(Entries from a spatial question set)
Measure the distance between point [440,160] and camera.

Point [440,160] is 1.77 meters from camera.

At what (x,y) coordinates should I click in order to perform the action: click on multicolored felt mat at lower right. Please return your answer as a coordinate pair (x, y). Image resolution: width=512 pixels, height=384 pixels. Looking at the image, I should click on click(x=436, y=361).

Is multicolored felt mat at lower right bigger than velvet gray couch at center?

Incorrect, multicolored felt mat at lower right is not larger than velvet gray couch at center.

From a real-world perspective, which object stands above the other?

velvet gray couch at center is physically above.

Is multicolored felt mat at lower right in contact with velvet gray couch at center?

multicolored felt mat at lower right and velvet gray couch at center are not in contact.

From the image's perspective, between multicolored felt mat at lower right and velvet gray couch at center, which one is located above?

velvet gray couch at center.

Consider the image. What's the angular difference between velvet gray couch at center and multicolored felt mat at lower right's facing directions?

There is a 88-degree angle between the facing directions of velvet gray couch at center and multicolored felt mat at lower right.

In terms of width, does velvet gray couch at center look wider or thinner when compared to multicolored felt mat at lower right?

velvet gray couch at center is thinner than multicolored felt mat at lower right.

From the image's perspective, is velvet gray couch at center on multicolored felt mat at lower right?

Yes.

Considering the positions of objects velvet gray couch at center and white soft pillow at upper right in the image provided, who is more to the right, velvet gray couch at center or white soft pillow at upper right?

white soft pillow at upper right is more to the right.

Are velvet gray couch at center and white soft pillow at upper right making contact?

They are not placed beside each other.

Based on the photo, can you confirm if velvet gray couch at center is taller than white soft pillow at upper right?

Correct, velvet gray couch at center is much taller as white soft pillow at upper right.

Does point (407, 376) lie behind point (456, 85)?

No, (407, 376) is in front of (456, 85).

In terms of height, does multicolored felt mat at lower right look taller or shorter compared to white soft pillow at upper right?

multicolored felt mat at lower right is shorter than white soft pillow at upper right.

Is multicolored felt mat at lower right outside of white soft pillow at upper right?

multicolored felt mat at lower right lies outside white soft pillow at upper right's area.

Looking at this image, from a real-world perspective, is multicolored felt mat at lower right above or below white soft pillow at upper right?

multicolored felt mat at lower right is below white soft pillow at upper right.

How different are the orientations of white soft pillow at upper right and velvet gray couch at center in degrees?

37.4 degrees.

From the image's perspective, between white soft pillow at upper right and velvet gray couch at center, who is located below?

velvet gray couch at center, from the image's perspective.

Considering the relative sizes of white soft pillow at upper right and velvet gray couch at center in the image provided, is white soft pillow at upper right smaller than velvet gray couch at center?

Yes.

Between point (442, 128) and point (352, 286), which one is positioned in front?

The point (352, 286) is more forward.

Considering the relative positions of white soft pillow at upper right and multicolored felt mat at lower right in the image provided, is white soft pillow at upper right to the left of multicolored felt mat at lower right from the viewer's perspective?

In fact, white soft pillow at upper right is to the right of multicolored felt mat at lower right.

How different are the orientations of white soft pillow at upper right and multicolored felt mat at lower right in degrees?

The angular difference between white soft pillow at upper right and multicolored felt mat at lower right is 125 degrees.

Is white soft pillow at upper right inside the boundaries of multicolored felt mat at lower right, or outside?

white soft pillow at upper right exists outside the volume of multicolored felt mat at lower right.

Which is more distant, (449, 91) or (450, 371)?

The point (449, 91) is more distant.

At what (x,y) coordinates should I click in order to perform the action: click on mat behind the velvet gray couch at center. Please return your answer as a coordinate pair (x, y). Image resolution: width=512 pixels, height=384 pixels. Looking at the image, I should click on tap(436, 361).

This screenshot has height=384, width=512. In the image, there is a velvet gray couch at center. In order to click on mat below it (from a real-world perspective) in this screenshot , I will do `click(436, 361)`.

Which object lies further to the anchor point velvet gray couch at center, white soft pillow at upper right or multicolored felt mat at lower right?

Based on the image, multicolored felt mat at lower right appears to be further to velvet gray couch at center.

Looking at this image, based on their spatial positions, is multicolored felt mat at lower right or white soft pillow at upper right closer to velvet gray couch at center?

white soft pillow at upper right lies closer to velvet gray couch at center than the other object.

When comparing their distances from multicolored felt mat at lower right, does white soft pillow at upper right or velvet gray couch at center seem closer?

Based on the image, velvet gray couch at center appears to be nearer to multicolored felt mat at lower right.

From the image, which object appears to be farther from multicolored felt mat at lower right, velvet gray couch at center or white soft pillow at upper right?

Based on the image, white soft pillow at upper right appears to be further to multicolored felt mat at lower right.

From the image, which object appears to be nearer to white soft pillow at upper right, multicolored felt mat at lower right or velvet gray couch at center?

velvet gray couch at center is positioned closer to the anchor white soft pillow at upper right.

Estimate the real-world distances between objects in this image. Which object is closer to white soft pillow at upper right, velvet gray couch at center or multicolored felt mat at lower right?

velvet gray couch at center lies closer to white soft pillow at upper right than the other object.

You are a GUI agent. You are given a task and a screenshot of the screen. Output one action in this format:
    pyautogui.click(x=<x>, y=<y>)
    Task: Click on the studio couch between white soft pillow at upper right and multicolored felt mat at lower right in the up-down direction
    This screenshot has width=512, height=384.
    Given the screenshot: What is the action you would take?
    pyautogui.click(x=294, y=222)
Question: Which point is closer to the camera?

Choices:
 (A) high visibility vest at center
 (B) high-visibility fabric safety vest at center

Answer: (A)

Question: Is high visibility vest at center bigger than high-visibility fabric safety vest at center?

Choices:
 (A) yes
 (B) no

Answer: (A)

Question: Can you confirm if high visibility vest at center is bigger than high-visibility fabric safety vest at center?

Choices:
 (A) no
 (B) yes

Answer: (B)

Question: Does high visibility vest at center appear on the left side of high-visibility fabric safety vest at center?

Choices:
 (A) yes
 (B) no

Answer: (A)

■ AIM OF THE TASK: Can you turn the stretch of entries from the start through the line containing "white soft pillow at upper right is more" into a numbered list, skipping any blank lines?

■ EXERCISE OUTPUT:
1. Measure the distance between point [440,160] and camera.
2. Point [440,160] is 1.77 meters from camera.
3. At what (x,y) coordinates should I click in order to perform the action: click on multicolored felt mat at lower right. Please return your answer as a coordinate pair (x, y). Image resolution: width=512 pixels, height=384 pixels. Looking at the image, I should click on click(x=436, y=361).
4. Is multicolored felt mat at lower right bigger than velvet gray couch at center?
5. Incorrect, multicolored felt mat at lower right is not larger than velvet gray couch at center.
6. From a real-world perspective, which object stands above the other?
7. velvet gray couch at center is physically above.
8. Is multicolored felt mat at lower right in contact with velvet gray couch at center?
9. multicolored felt mat at lower right and velvet gray couch at center are not in contact.
10. From the image's perspective, between multicolored felt mat at lower right and velvet gray couch at center, which one is located above?
11. velvet gray couch at center.
12. Consider the image. What's the angular difference between velvet gray couch at center and multicolored felt mat at lower right's facing directions?
13. There is a 88-degree angle between the facing directions of velvet gray couch at center and multicolored felt mat at lower right.
14. In terms of width, does velvet gray couch at center look wider or thinner when compared to multicolored felt mat at lower right?
15. velvet gray couch at center is thinner than multicolored felt mat at lower right.
16. From the image's perspective, is velvet gray couch at center on multicolored felt mat at lower right?
17. Yes.
18. Considering the positions of objects velvet gray couch at center and white soft pillow at upper right in the image provided, who is more to the right, velvet gray couch at center or white soft pillow at upper right?
19. white soft pillow at upper right is more to the right.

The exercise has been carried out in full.